▸ **Exercise details**
Each line from the one that has "yellow headphones <725,319>" through the end of the entries below must be written out exactly; leave out all other lines.

Segment Open

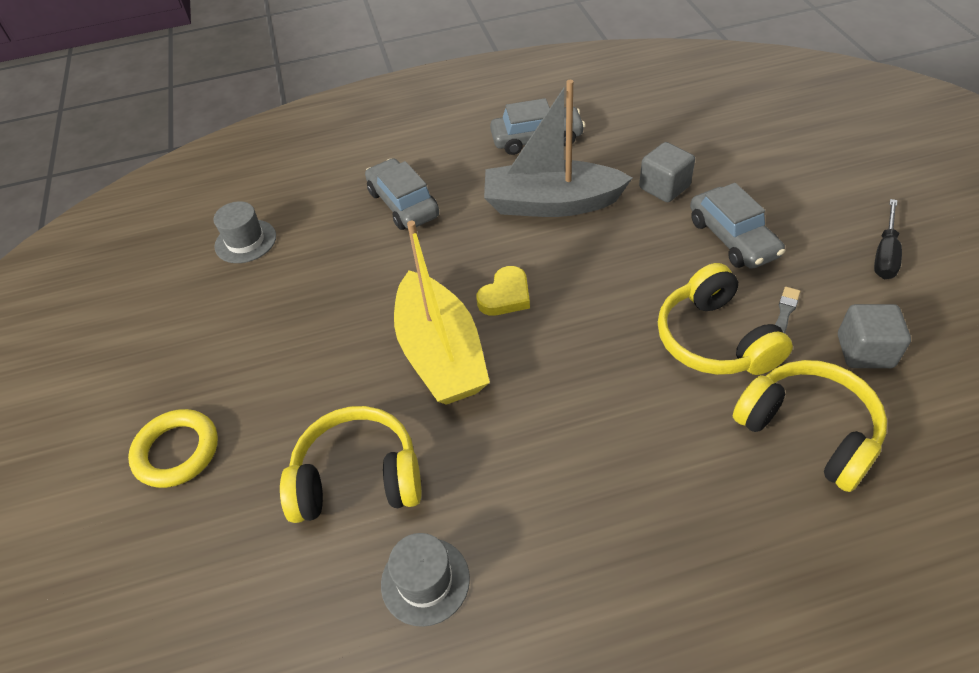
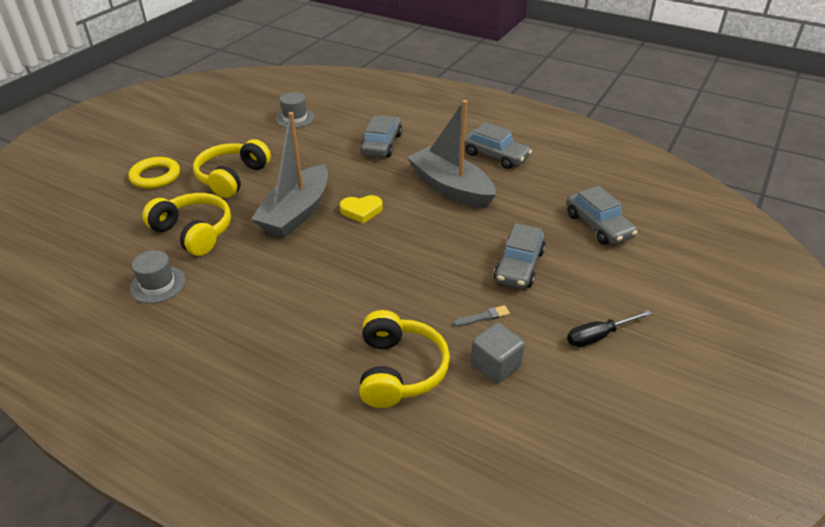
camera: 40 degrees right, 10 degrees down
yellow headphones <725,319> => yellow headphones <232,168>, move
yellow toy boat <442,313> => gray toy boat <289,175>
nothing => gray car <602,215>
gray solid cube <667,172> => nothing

Segment Closed

▸ **Written answer**
yellow headphones <725,319> => yellow headphones <232,168>, move
yellow toy boat <442,313> => gray toy boat <289,175>
nothing => gray car <602,215>
gray solid cube <667,172> => nothing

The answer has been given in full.